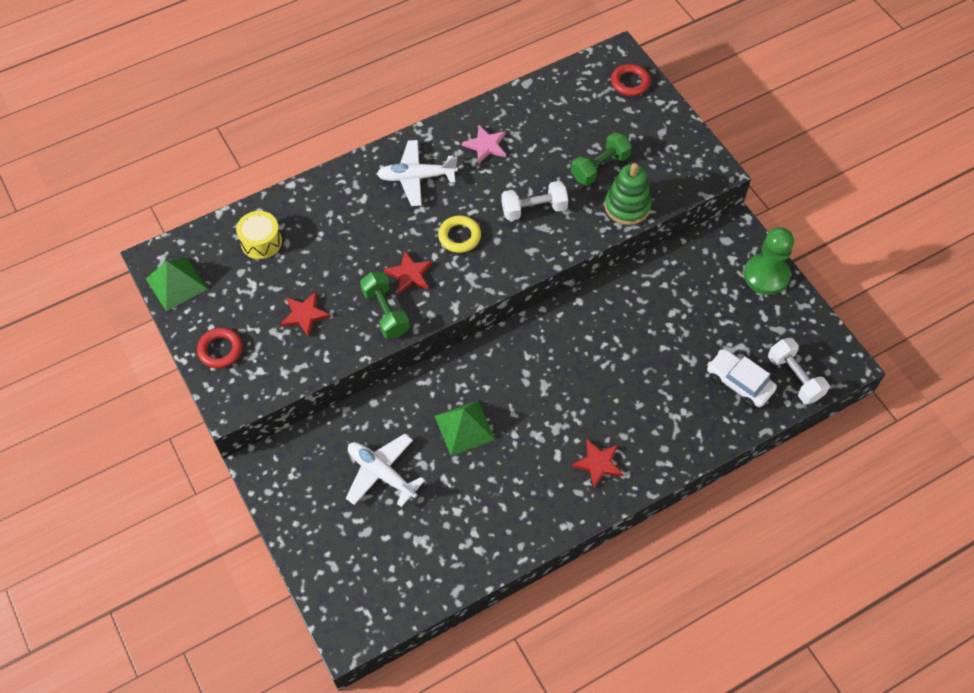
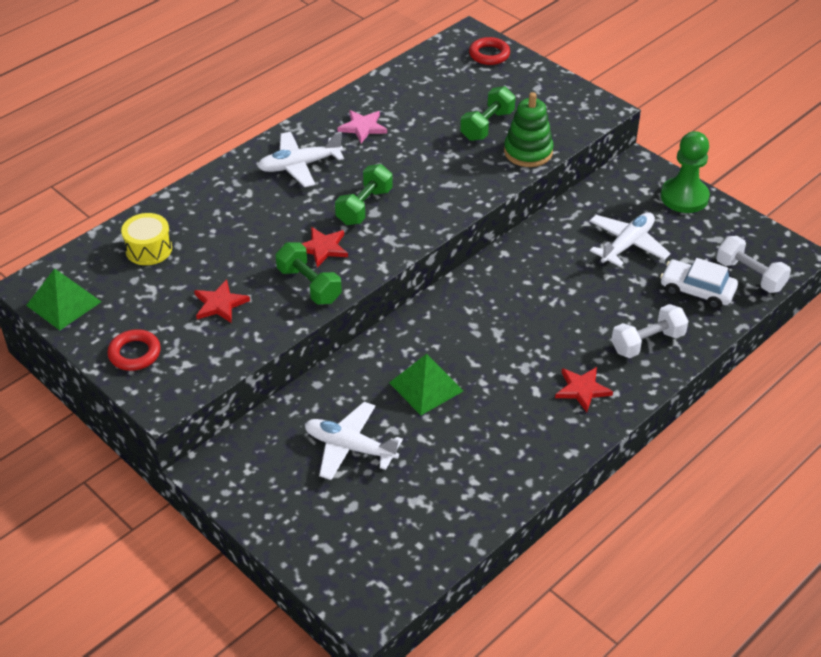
camera: 15 degrees left, 15 degrees down
(459, 236) = (364, 206): yellow ring -> green dumbbell
(534, 209) = (433, 170): white dumbbell -> white dumbbell (647, 342)
(693, 317) = (627, 245): none -> white plane

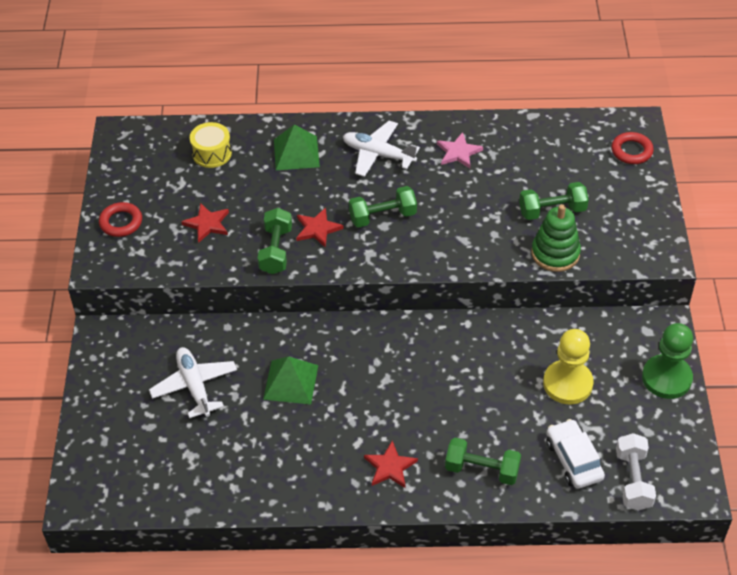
camera: 45 degrees right, 5 degrees up
(63, 303) = (122, 157): green pyramid -> green pyramid (296, 153)
(627, 245) = (567, 383): white plane -> yellow pawn
(647, 342) = (482, 470): white dumbbell -> green dumbbell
====
TASK DETAILS:
Return the listing above in full and unaltered. Keep the pictures out.

OUTPUT:
camera: 15 degrees left, 15 degrees down
(459, 236) = (364, 206): yellow ring -> green dumbbell
(534, 209) = (433, 170): white dumbbell -> white dumbbell (647, 342)
(693, 317) = (627, 245): none -> white plane

camera: 45 degrees right, 5 degrees up
(63, 303) = (122, 157): green pyramid -> green pyramid (296, 153)
(627, 245) = (567, 383): white plane -> yellow pawn
(647, 342) = (482, 470): white dumbbell -> green dumbbell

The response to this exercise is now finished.